Your goal :: Once the pictures are set aside, transcribe the remaining data exactly.

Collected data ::
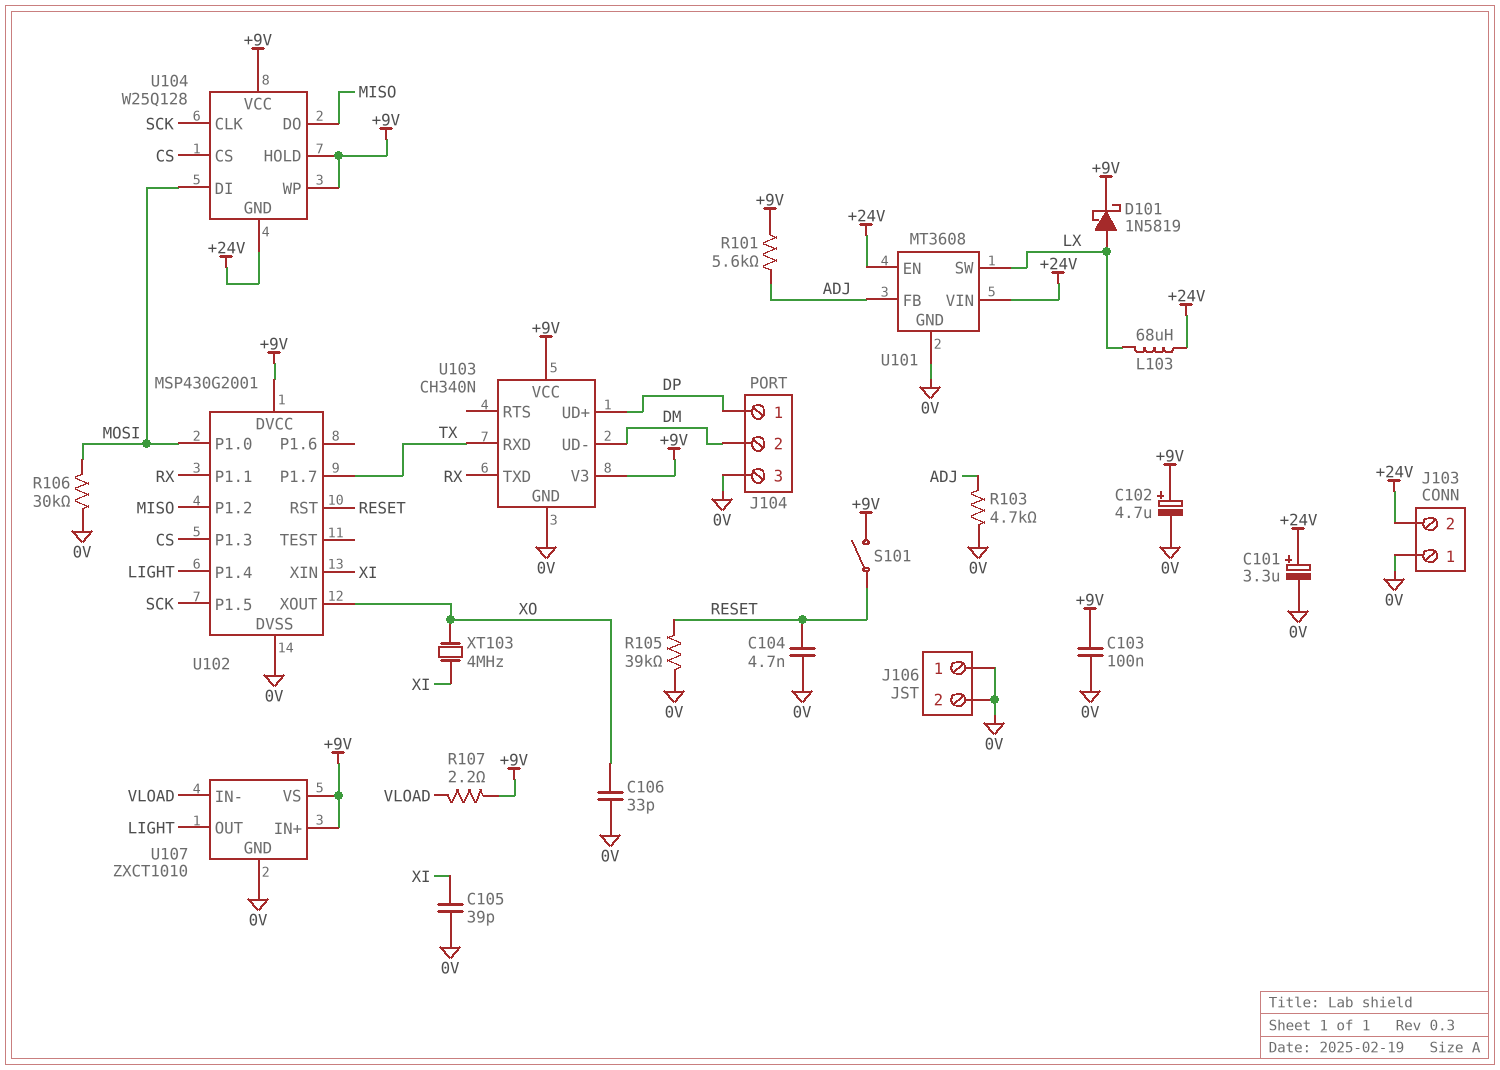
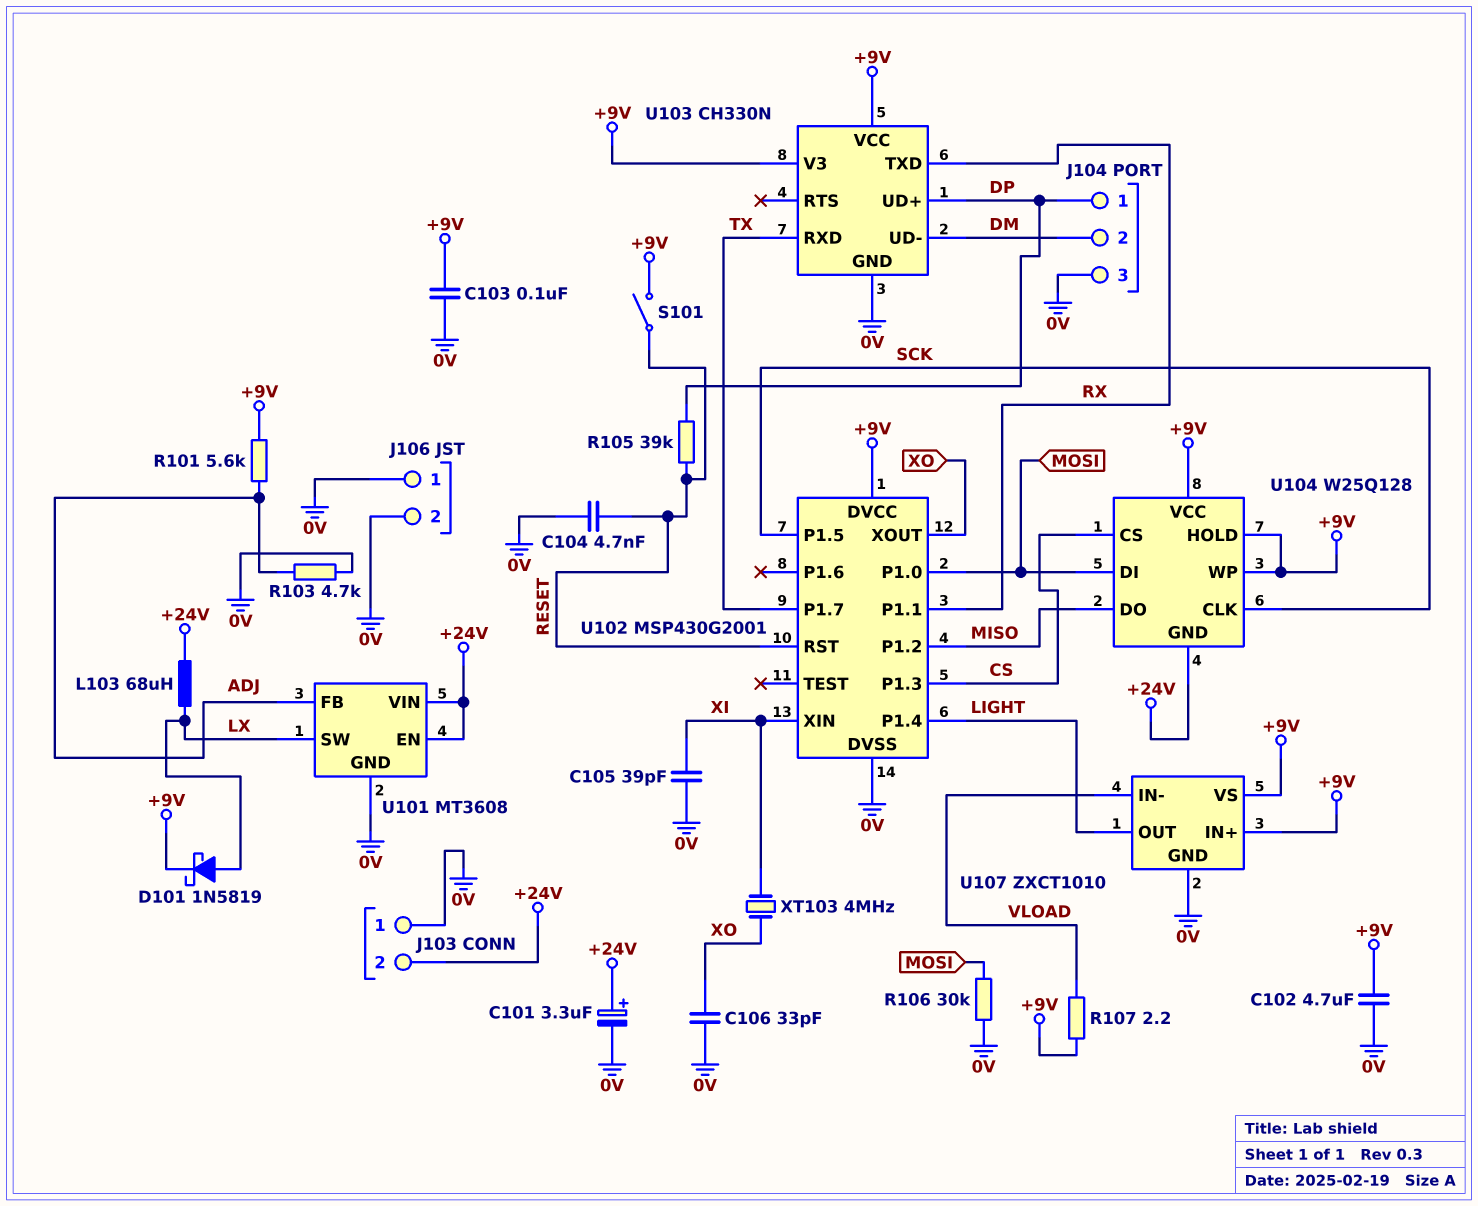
C102: 4.7uF (plus +9V, minus 0V) -> 4.7uF (+9V, 0V)
R105: 39k (0V, RESET) -> 39k (DP, RESET)
U103: CH340N -> CH330N

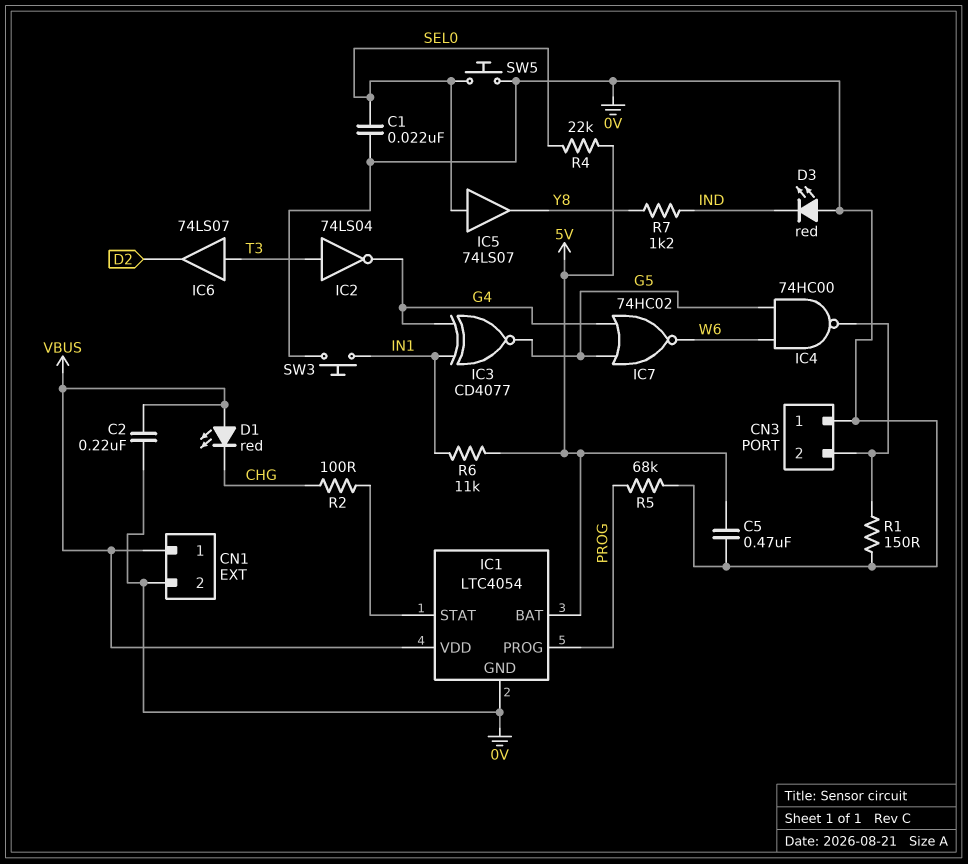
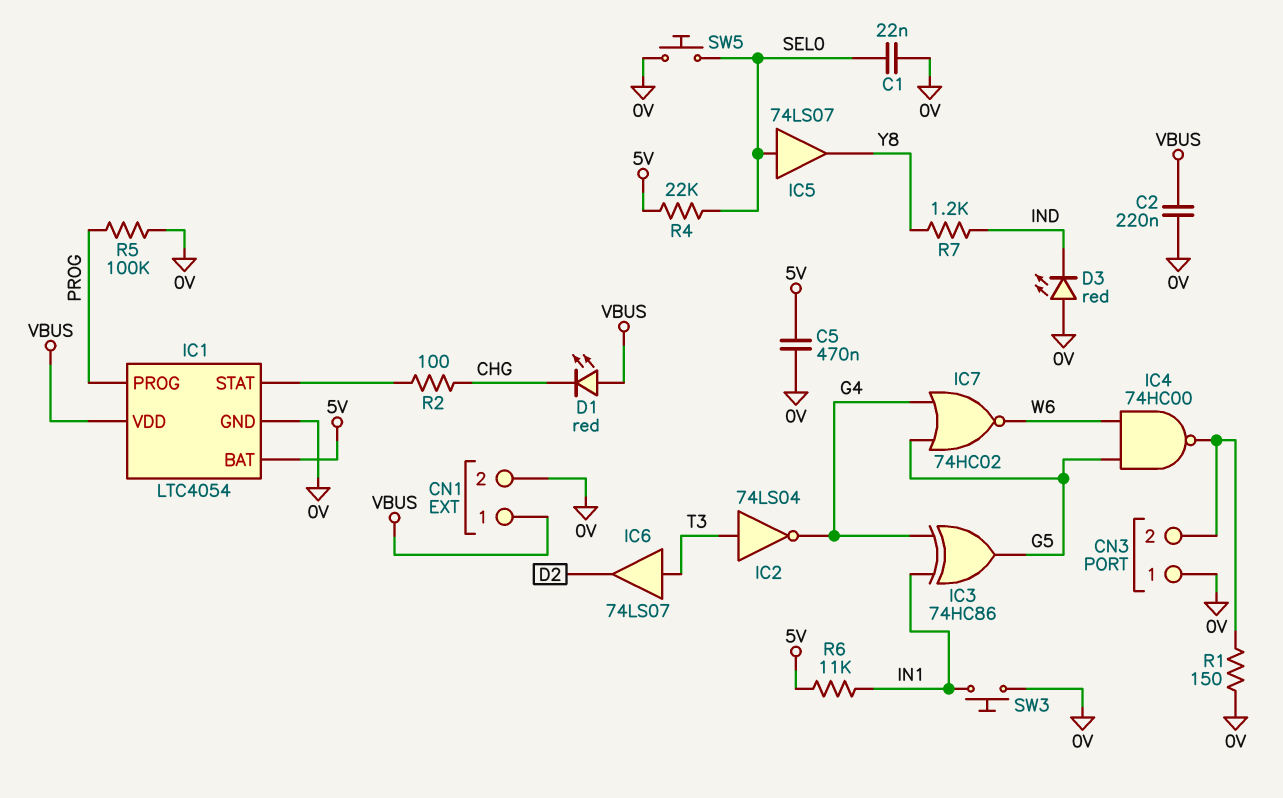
IC3: XNOR CD4077 (in G4, in IN1, out G5) -> XOR 74HC86 (in G4, in IN1, out G5)
R5: 68k (0V, PROG) -> 100k (0V, PROG)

Finished exercise ::
C102: 4.7uF (plus +9V, minus 0V) -> 4.7uF (+9V, 0V)
R105: 39k (0V, RESET) -> 39k (DP, RESET)
U103: CH340N -> CH330N

IC3: XNOR CD4077 (in G4, in IN1, out G5) -> XOR 74HC86 (in G4, in IN1, out G5)
R5: 68k (0V, PROG) -> 100k (0V, PROG)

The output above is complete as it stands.